-- Supplied material follows --

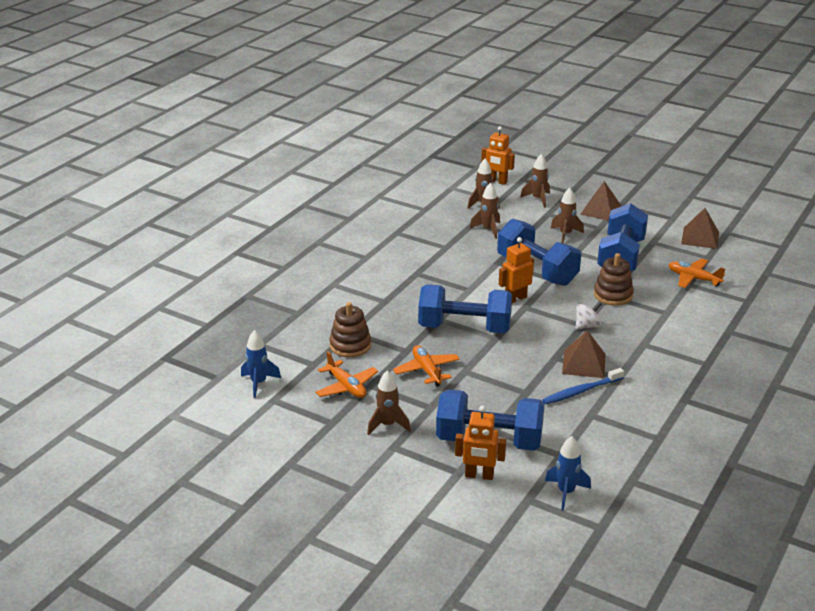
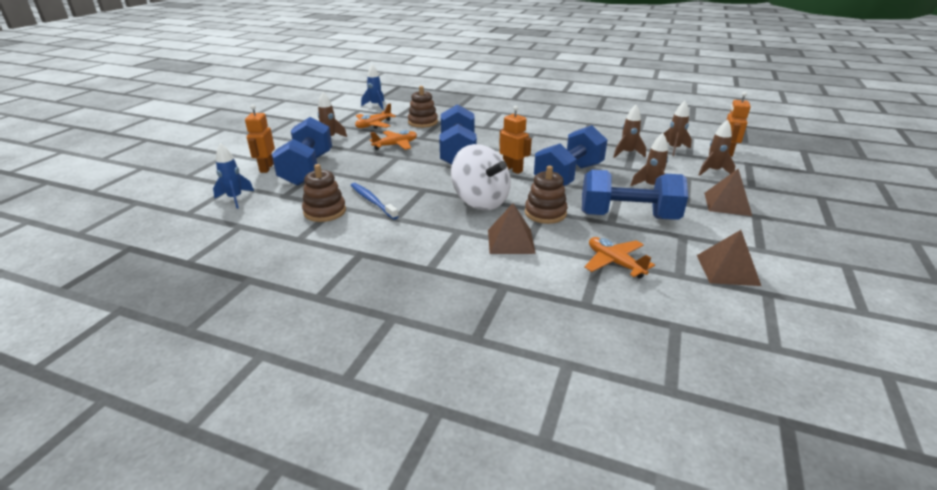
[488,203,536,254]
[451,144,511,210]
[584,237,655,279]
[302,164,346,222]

-- Supplied material concluded --

_Task objective_:
Could you set down the material above word for word while dropping its pictures?

_Response to the exercise_:
[488,203,536,254]
[451,144,511,210]
[584,237,655,279]
[302,164,346,222]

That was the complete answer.